*** Opening of Extracted entries ***

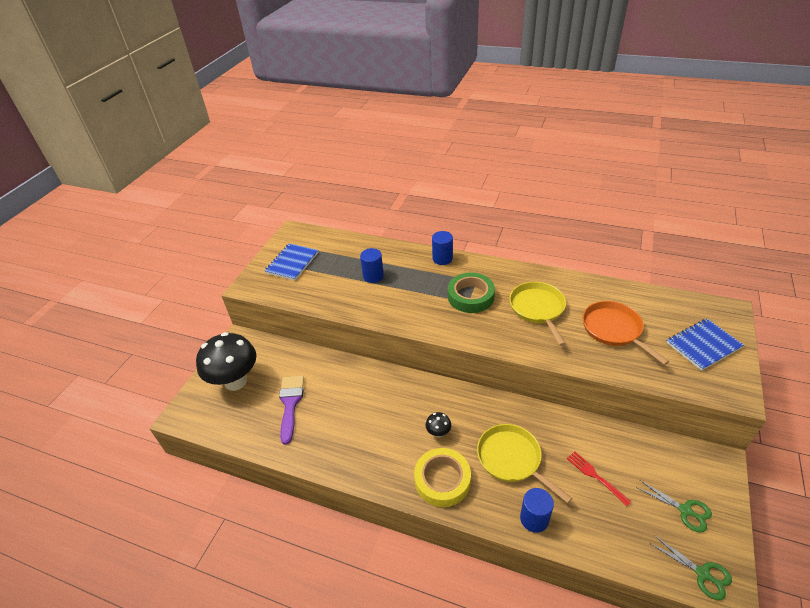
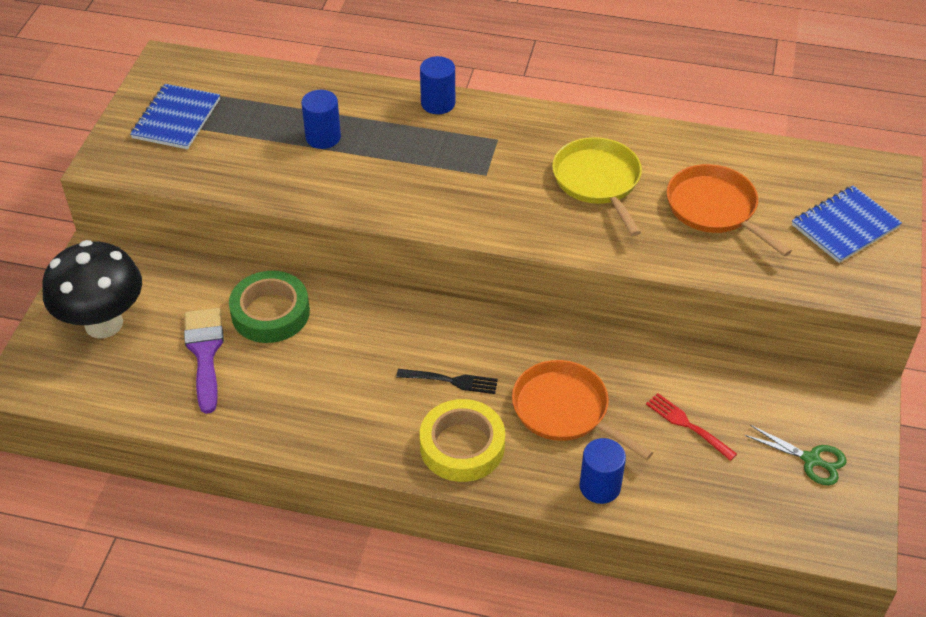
camera: 10 degrees left, 5 degrees up
(438, 433) = (450, 381): black mushroom -> black fork
(470, 296) = (489, 165): green tape -> green tape (270, 313)
(512, 459) = (565, 410): yellow pan -> orange pan
(702, 573) = (828, 535): green scissors -> none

*** Close of Extracted entries ***

__To do__:
Make an exact copy of the data above, pictures excluded.

__Solution for this task__:
camera: 10 degrees left, 5 degrees up
(438, 433) = (450, 381): black mushroom -> black fork
(470, 296) = (489, 165): green tape -> green tape (270, 313)
(512, 459) = (565, 410): yellow pan -> orange pan
(702, 573) = (828, 535): green scissors -> none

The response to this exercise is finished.